Records from a data collection
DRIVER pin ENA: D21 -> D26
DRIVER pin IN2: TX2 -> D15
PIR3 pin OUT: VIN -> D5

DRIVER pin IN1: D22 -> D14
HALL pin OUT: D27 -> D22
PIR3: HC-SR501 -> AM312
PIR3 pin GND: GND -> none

---

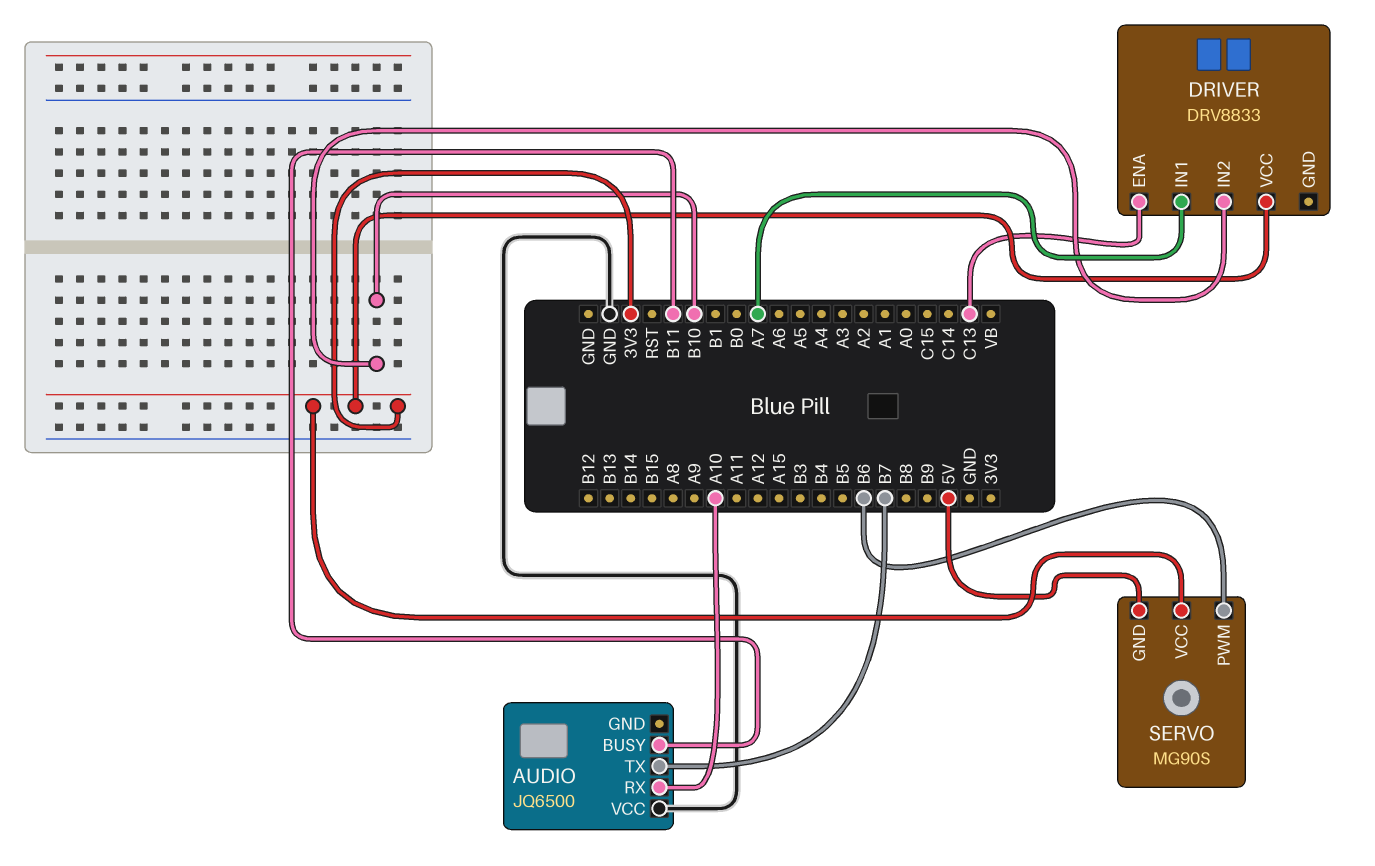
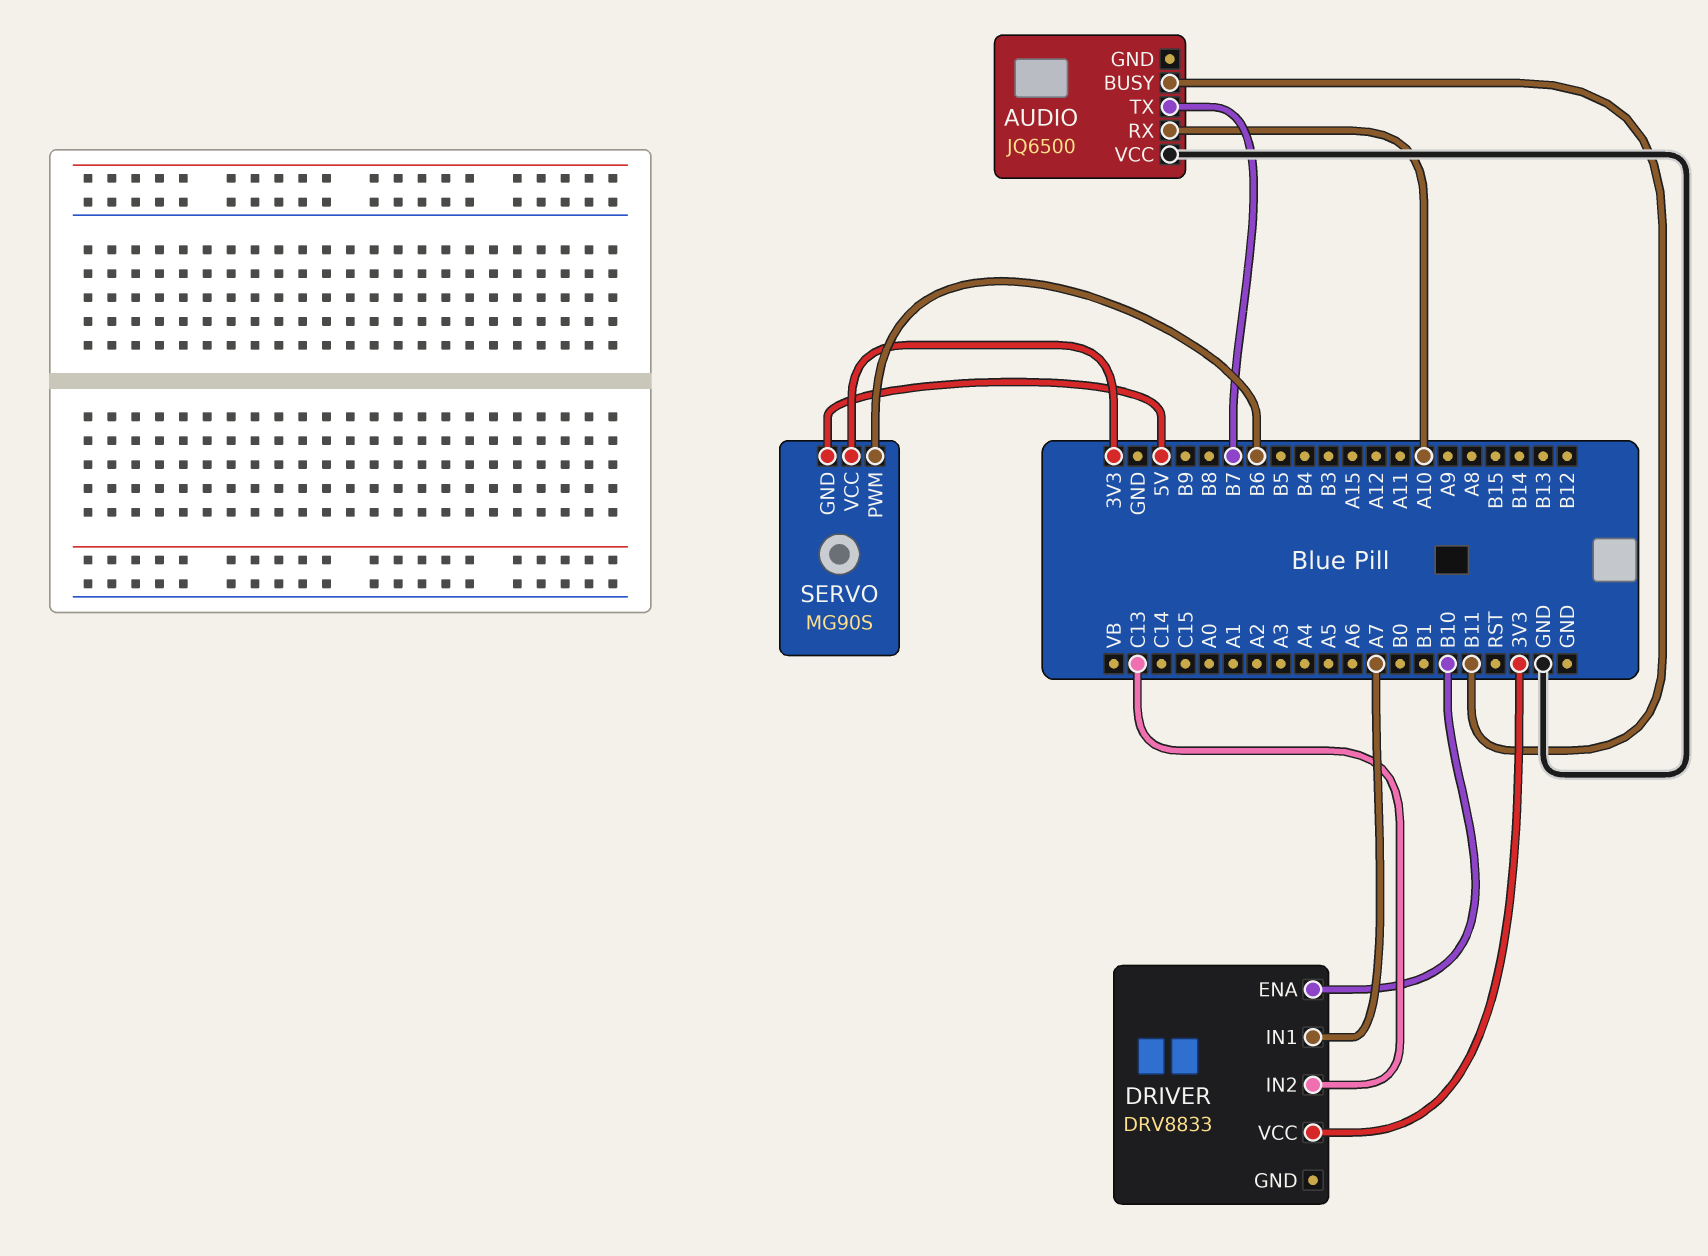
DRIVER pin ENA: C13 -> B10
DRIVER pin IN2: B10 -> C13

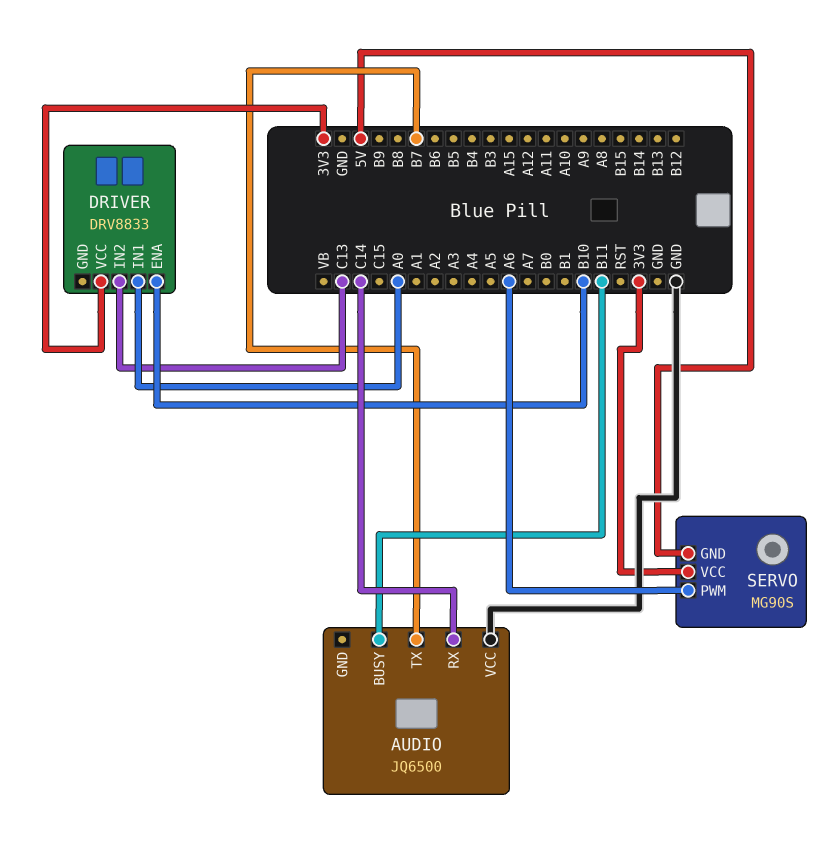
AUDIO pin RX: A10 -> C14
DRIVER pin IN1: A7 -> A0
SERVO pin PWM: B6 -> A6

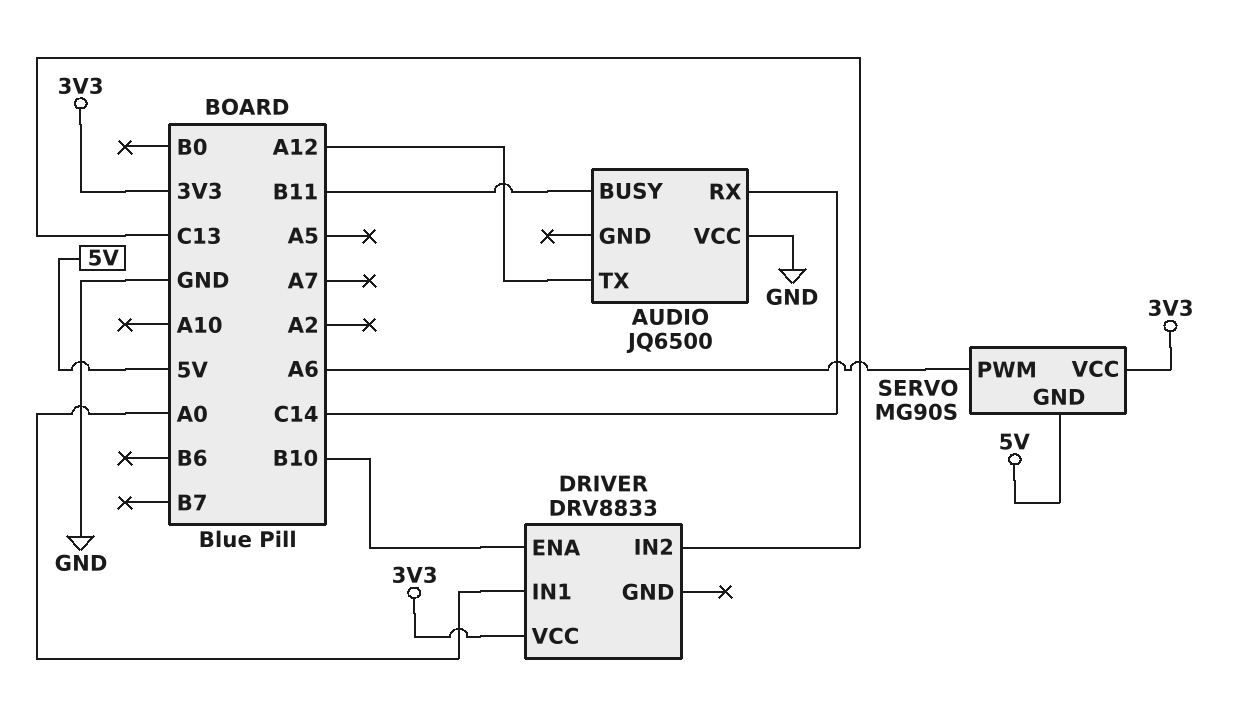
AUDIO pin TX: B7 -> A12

- [What is needed] Of all the entries above, output exactly the lines between the one holding "PIR3 pin OUT: VIN -> D5" and the one holding "PIR3 pin GND: GND -> none", inclusive.

- [Exercise solution]
PIR3 pin OUT: VIN -> D5

DRIVER pin IN1: D22 -> D14
HALL pin OUT: D27 -> D22
PIR3: HC-SR501 -> AM312
PIR3 pin GND: GND -> none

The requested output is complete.